▶ Given records:
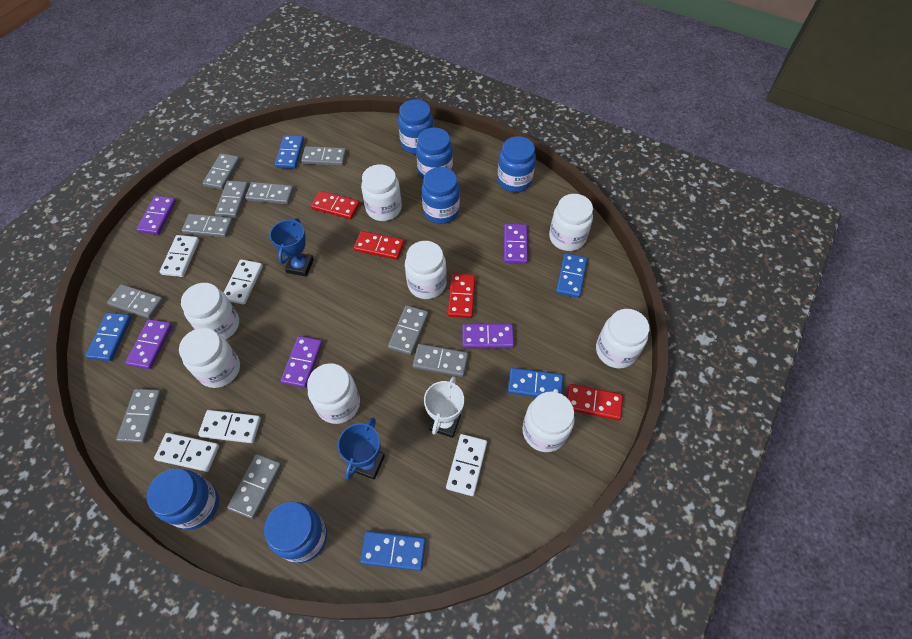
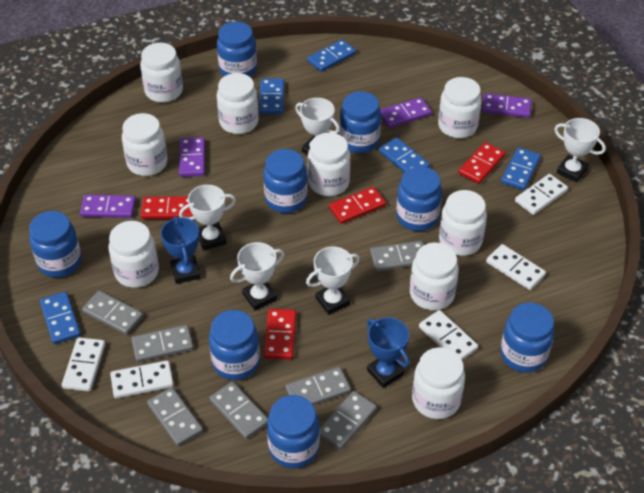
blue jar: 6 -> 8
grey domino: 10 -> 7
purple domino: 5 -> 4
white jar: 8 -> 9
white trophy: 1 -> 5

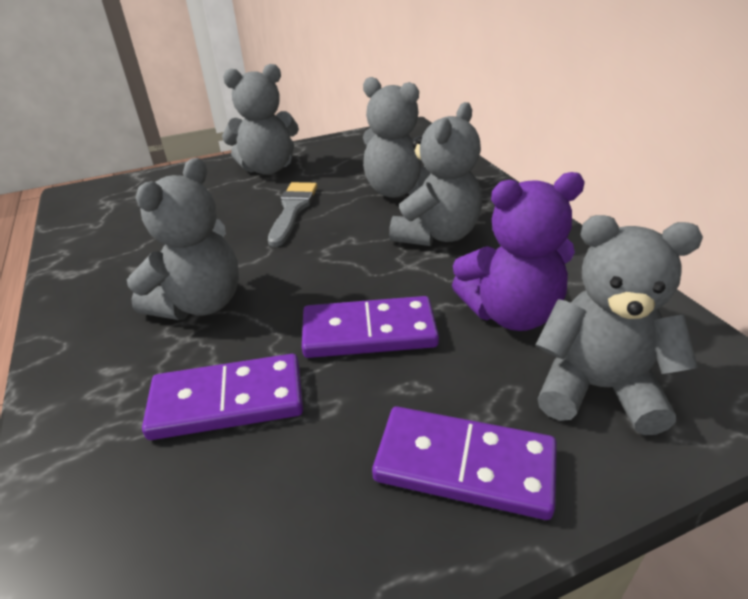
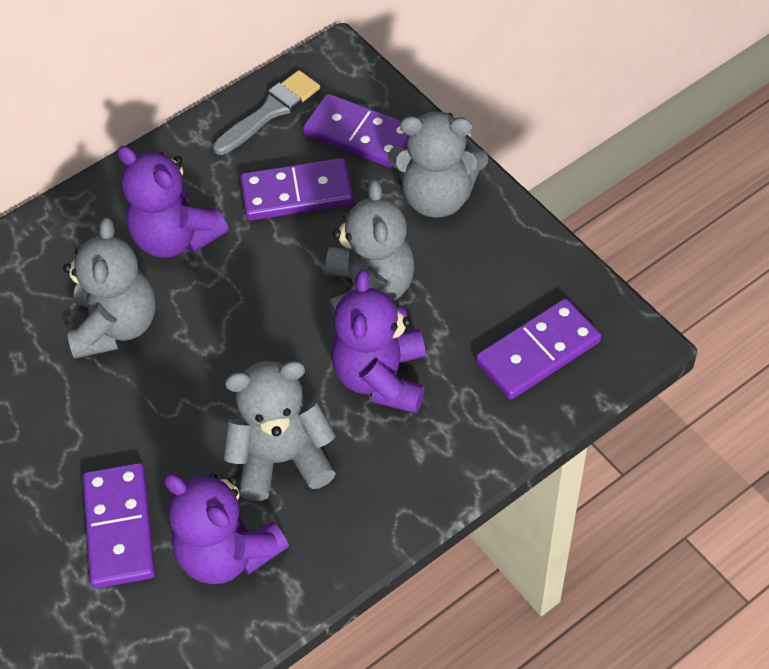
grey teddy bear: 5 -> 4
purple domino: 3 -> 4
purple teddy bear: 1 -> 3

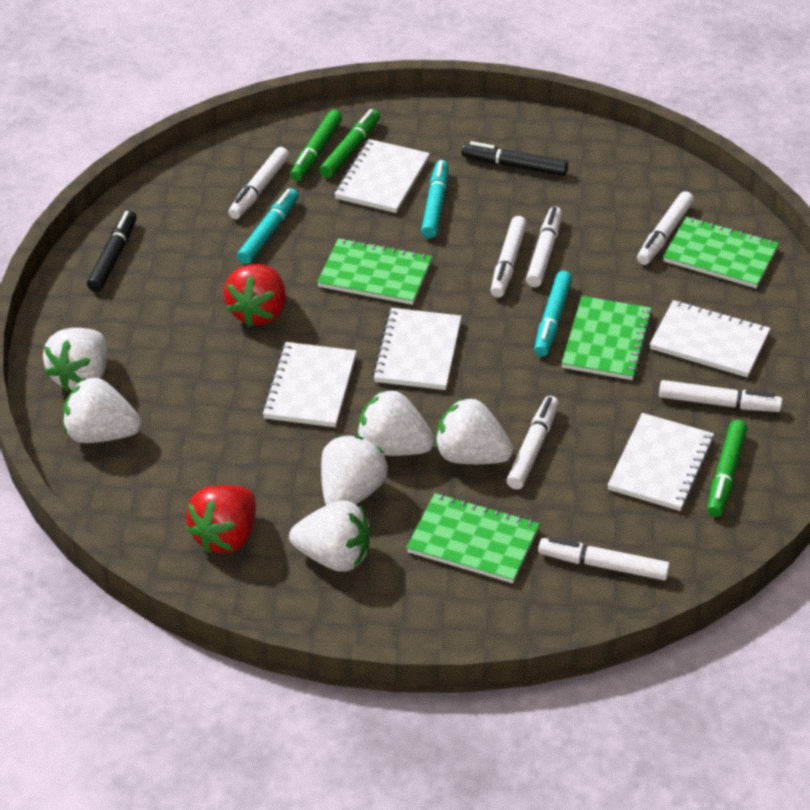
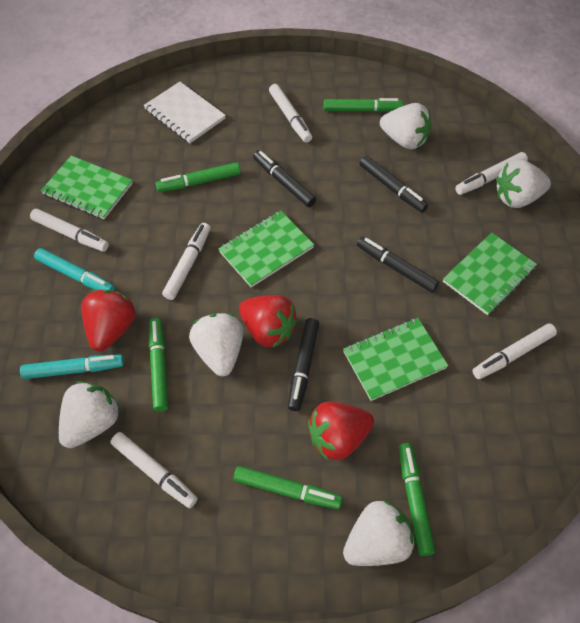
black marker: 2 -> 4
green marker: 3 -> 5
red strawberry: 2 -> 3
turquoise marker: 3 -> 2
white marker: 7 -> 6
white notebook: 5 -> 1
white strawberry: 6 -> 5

...

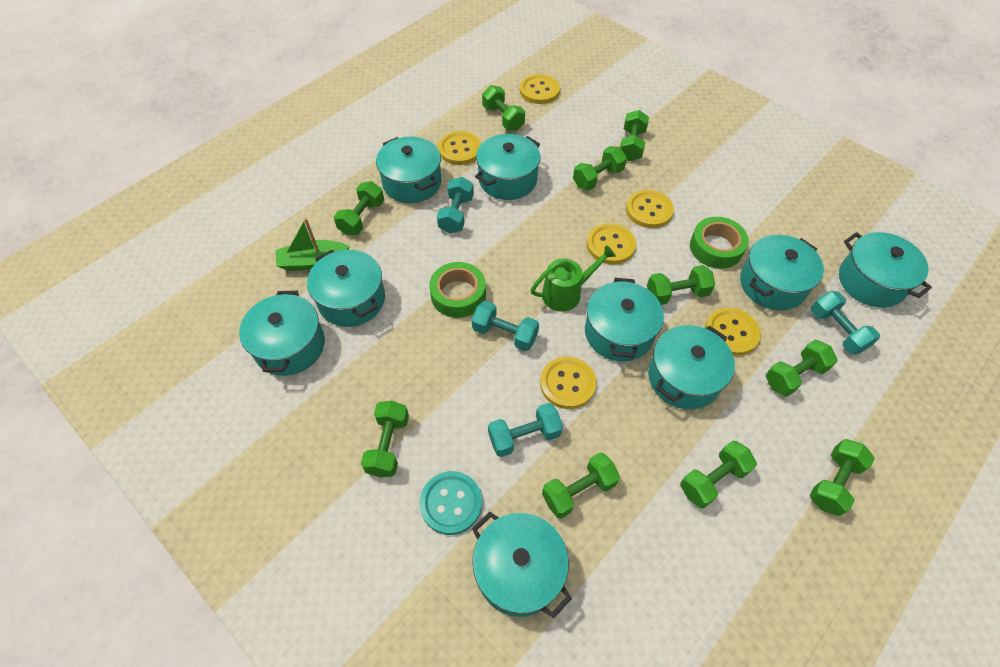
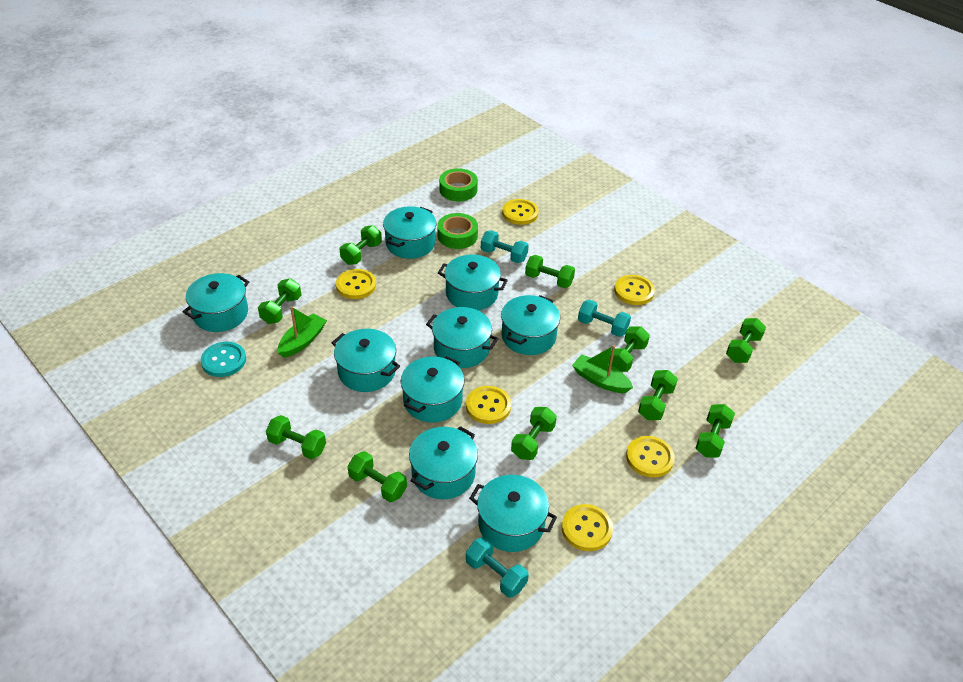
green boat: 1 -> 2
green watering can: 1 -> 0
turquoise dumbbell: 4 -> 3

▶ Work item: Within the entries above, the lines from the one containing "white trophy: 1 -> 5" through the one containing "white strawberry: 6 -> 5" are to be transcribed exactly, ends included, pictures excluded.

▶ Expected answer:
white trophy: 1 -> 5

grey teddy bear: 5 -> 4
purple domino: 3 -> 4
purple teddy bear: 1 -> 3

black marker: 2 -> 4
green marker: 3 -> 5
red strawberry: 2 -> 3
turquoise marker: 3 -> 2
white marker: 7 -> 6
white notebook: 5 -> 1
white strawberry: 6 -> 5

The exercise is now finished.